*** Entries provided Section Begins ***

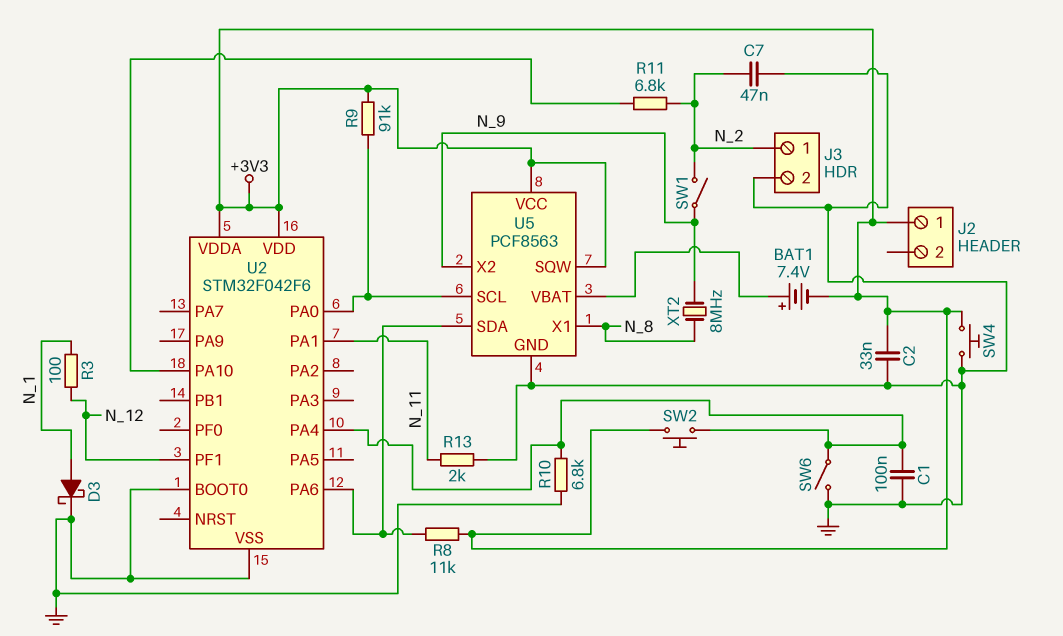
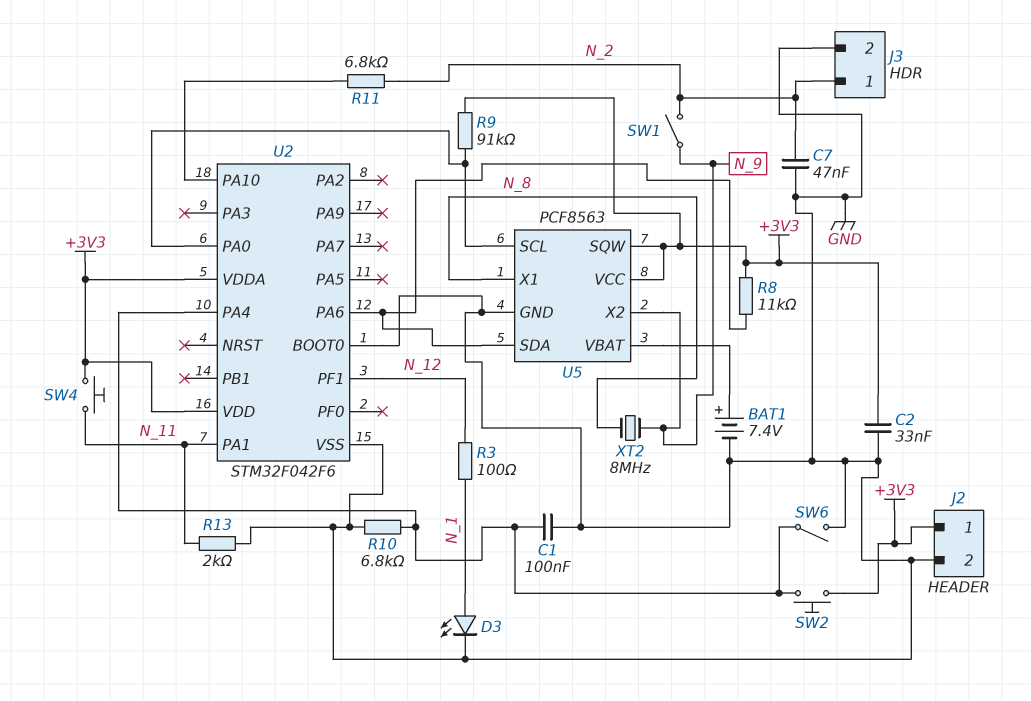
BAT1: 7.4V (plus U5/VBAT, minus +3V3) -> 7.4V (plus U5/VBAT, minus GND)
D3: schottky (A N_1, K GND) -> LED (A N_1, K GND)
J2 pin 2: none -> GND
SW4: button (+3V3, GND) -> button (+3V3, N_11)

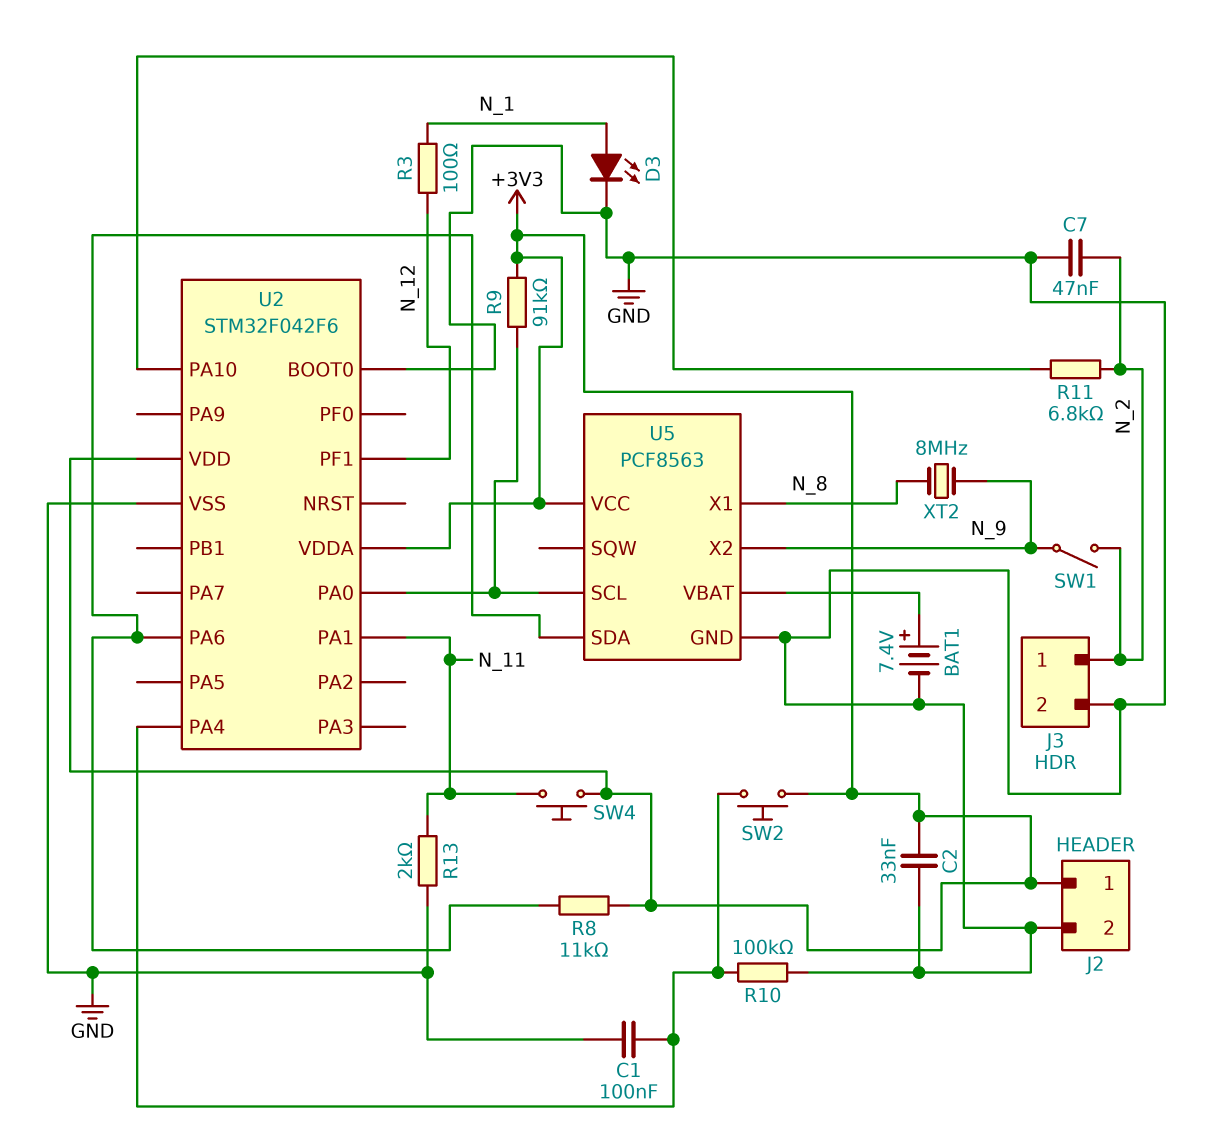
R10: 6.8k (GND, U2/PA4) -> 100k (GND, U2/PA4)
SW6: switch (GND, U2/PA4) -> none
U5 pin SQW: +3V3 -> none

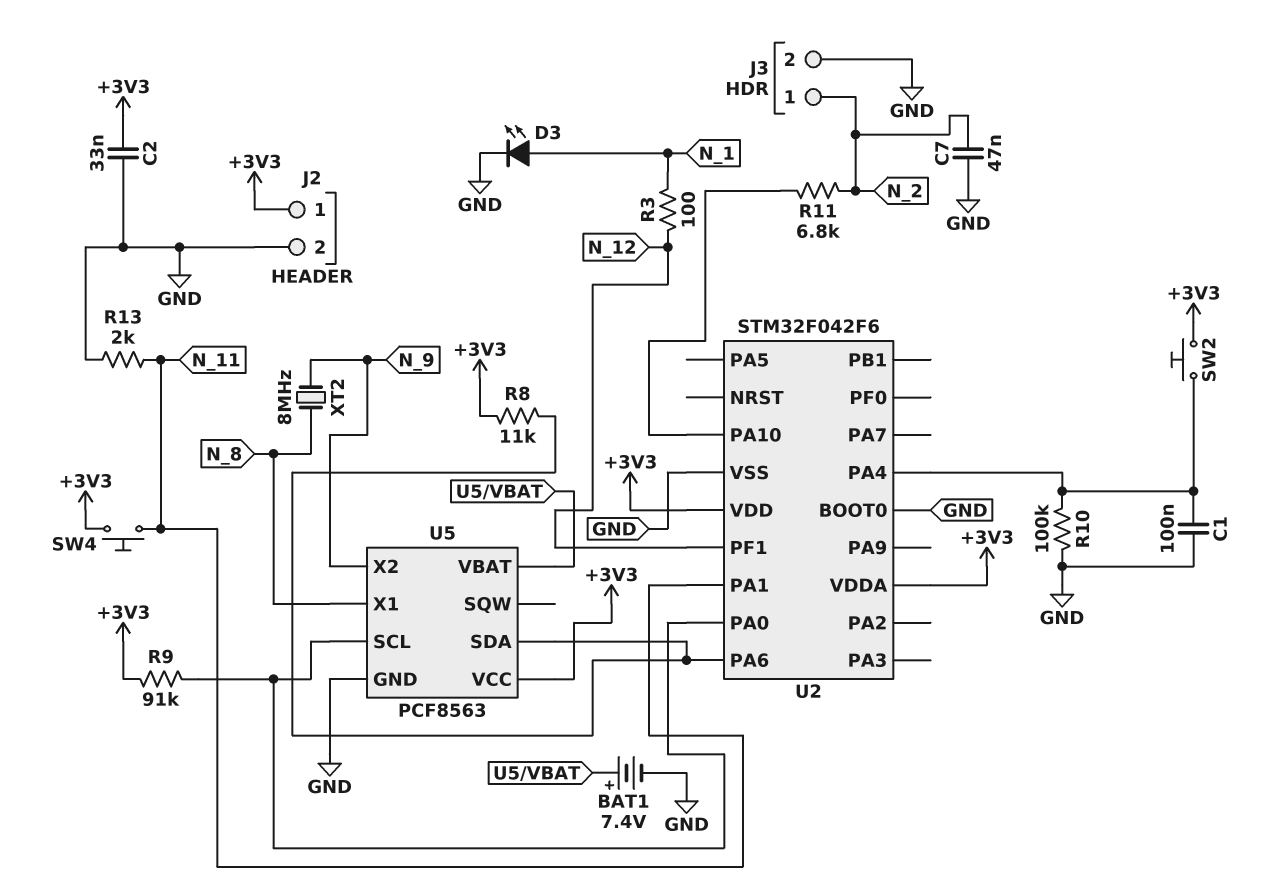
SW1: switch (N_2, N_9) -> none

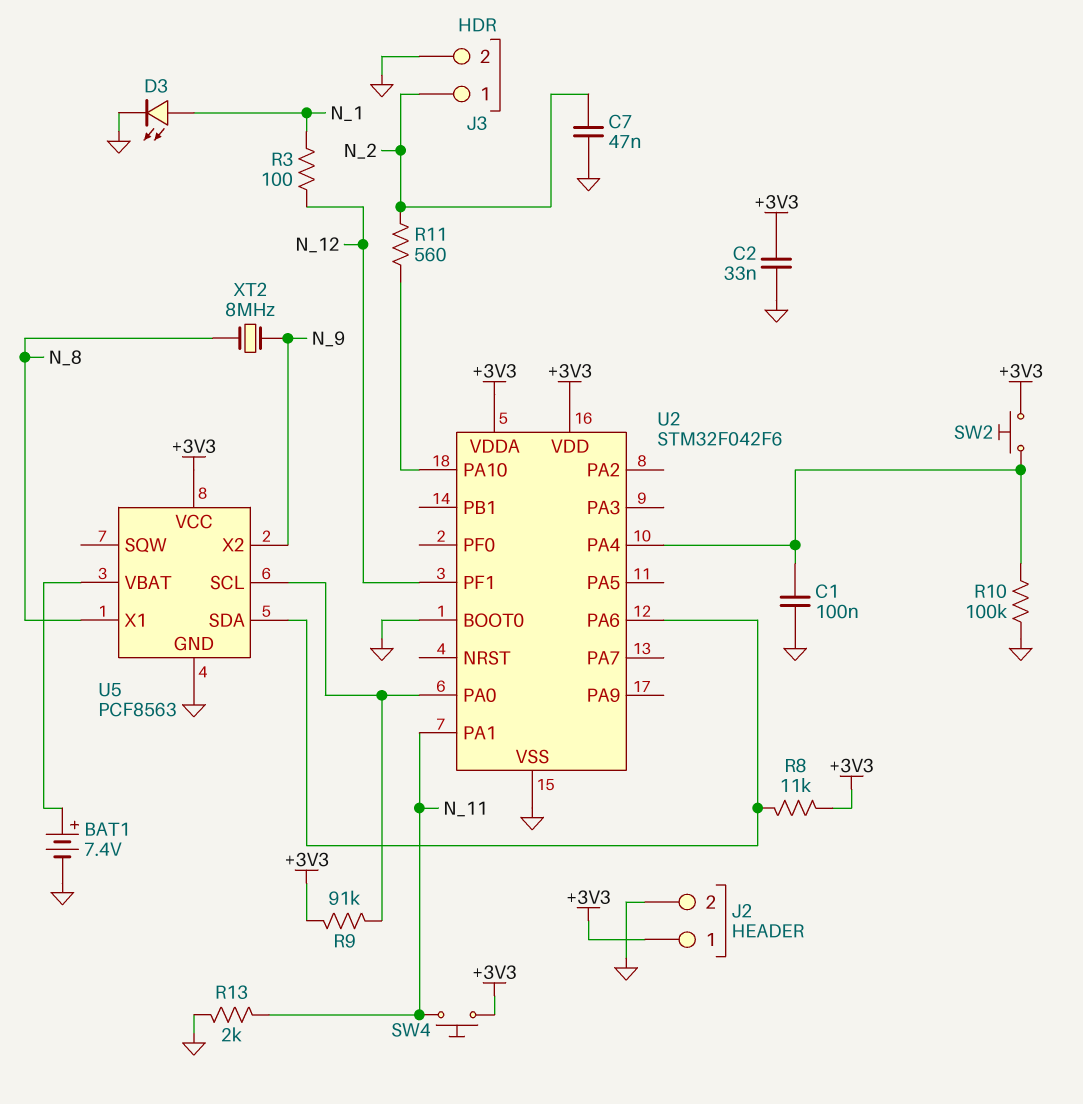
R11: 6.8k (N_2, U2/PA10) -> 560 (N_2, U2/PA10)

*** Entries provided Section Ends ***

■ **Task to carry out**
An exact, word-for-word copy of the records is expected, with no pictures in it.

■ **Exercise response**
BAT1: 7.4V (plus U5/VBAT, minus +3V3) -> 7.4V (plus U5/VBAT, minus GND)
D3: schottky (A N_1, K GND) -> LED (A N_1, K GND)
J2 pin 2: none -> GND
SW4: button (+3V3, GND) -> button (+3V3, N_11)

R10: 6.8k (GND, U2/PA4) -> 100k (GND, U2/PA4)
SW6: switch (GND, U2/PA4) -> none
U5 pin SQW: +3V3 -> none

SW1: switch (N_2, N_9) -> none

R11: 6.8k (N_2, U2/PA10) -> 560 (N_2, U2/PA10)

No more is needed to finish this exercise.